DATA IN THIS EXERCISE
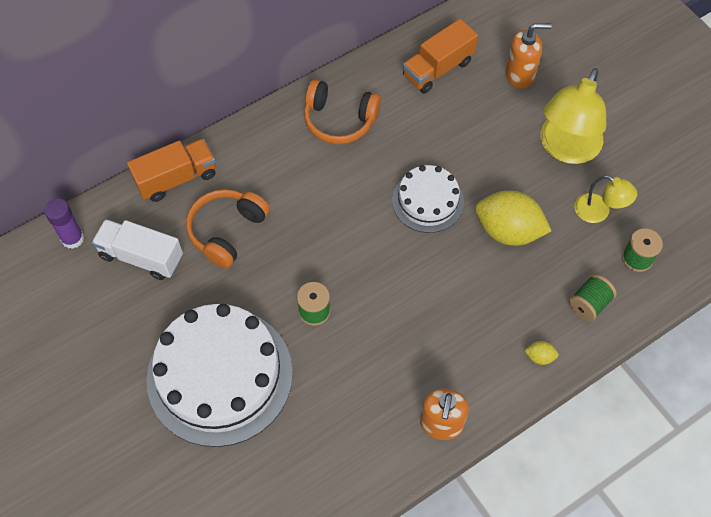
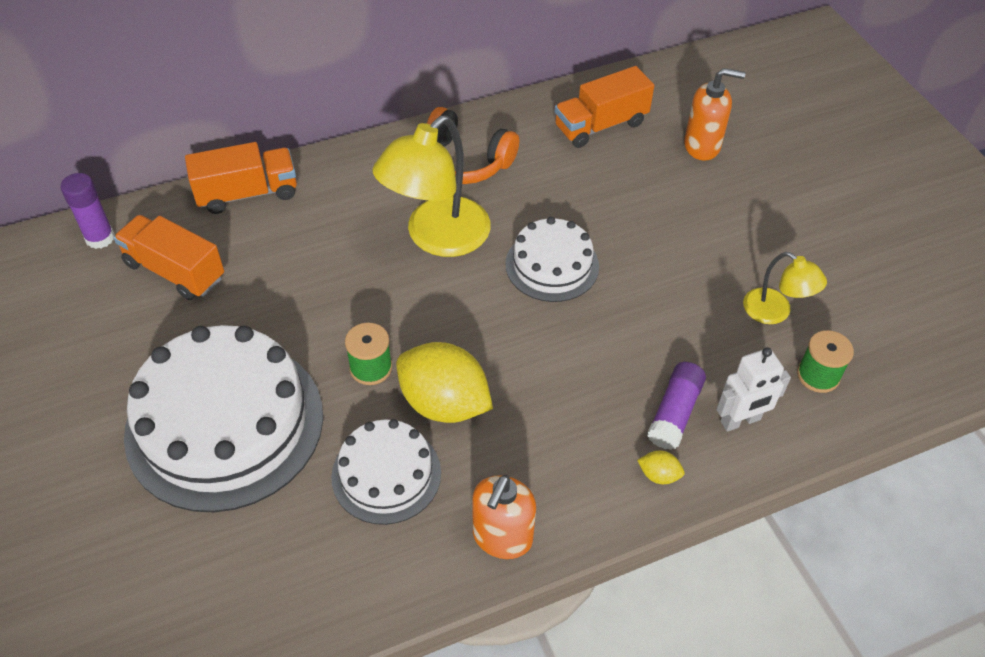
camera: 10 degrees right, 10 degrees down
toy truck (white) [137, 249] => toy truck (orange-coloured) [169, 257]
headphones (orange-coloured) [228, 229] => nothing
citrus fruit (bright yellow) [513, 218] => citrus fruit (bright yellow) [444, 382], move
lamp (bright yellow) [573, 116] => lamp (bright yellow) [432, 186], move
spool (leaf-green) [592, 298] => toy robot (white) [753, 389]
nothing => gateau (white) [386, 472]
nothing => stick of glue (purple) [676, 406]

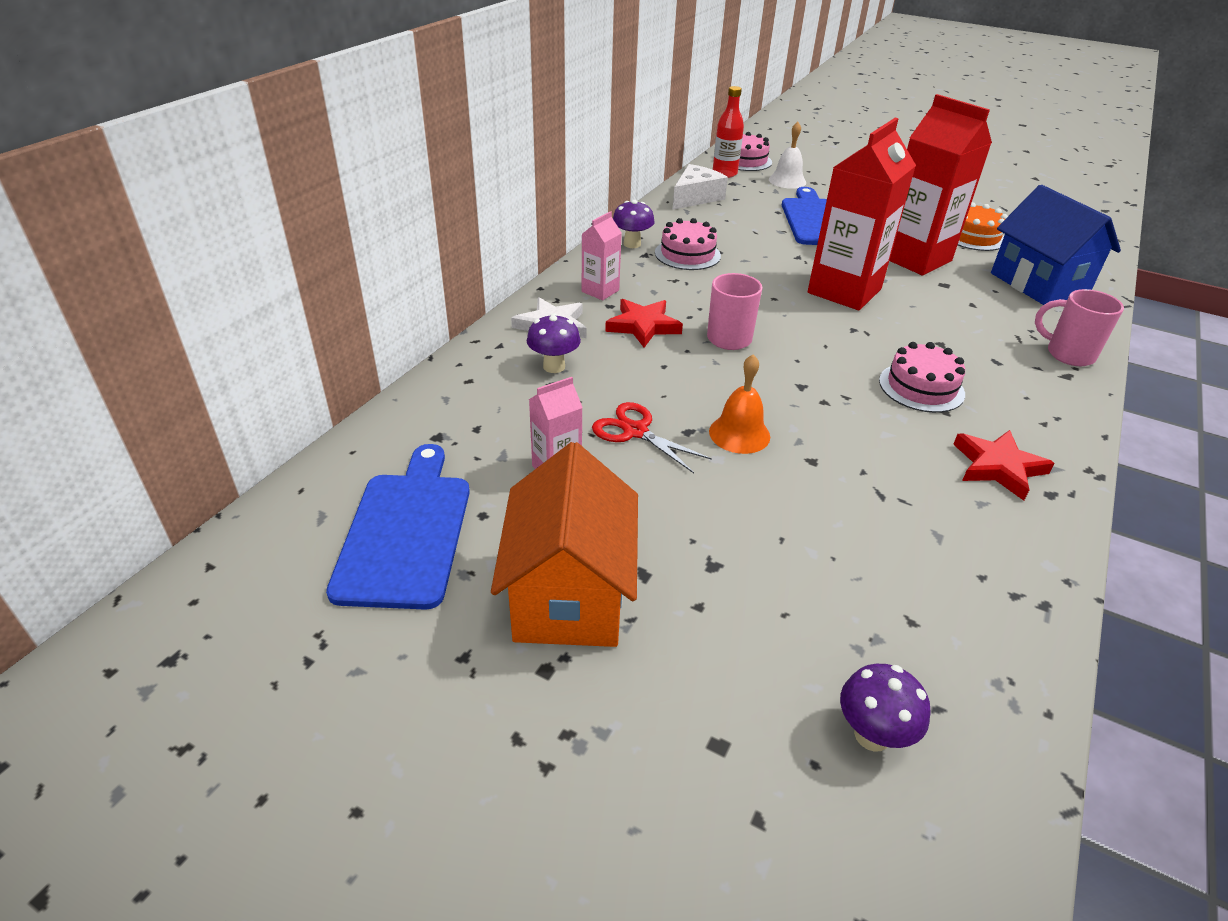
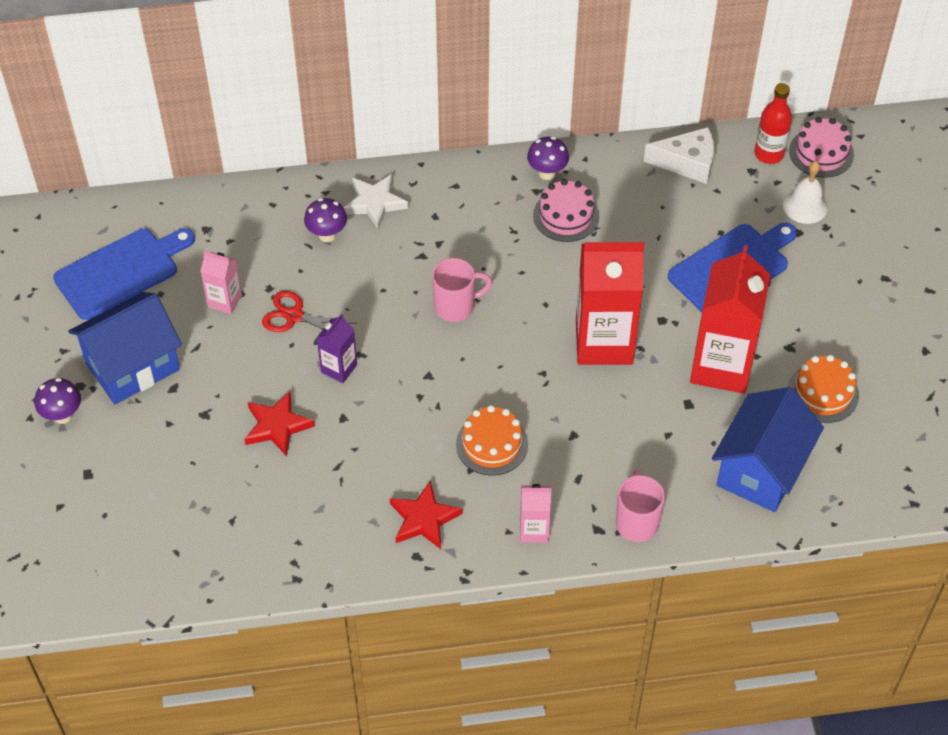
camera: 55 degrees right, 15 degrees up
toy house (orange-coloured) [564, 544] => toy house (royal blue) [125, 348]
juice carton (pink) [602, 255] => juice carton (pink) [535, 513], move
scissors (crimson) [652, 437] => scissors (crimson) [308, 311], 75 degrees counterclockwise
star shape (crimson) [644, 323] => star shape (crimson) [279, 423], move
bell (orange-coloured) [739, 404] => juice carton (purple) [337, 348]
mushroom (purple) [885, 708] => mushroom (purple) [58, 401], move
gateau (pink) [922, 377] => gateau (orange-coloured) [492, 440]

TASK OBJECTIVE
The full listing above, duplicated exactly and without its pictures, is the answer.

TASK RESULT
camera: 10 degrees right, 10 degrees down
toy truck (white) [137, 249] => toy truck (orange-coloured) [169, 257]
headphones (orange-coloured) [228, 229] => nothing
citrus fruit (bright yellow) [513, 218] => citrus fruit (bright yellow) [444, 382], move
lamp (bright yellow) [573, 116] => lamp (bright yellow) [432, 186], move
spool (leaf-green) [592, 298] => toy robot (white) [753, 389]
nothing => gateau (white) [386, 472]
nothing => stick of glue (purple) [676, 406]

camera: 55 degrees right, 15 degrees up
toy house (orange-coloured) [564, 544] => toy house (royal blue) [125, 348]
juice carton (pink) [602, 255] => juice carton (pink) [535, 513], move
scissors (crimson) [652, 437] => scissors (crimson) [308, 311], 75 degrees counterclockwise
star shape (crimson) [644, 323] => star shape (crimson) [279, 423], move
bell (orange-coloured) [739, 404] => juice carton (purple) [337, 348]
mushroom (purple) [885, 708] => mushroom (purple) [58, 401], move
gateau (pink) [922, 377] => gateau (orange-coloured) [492, 440]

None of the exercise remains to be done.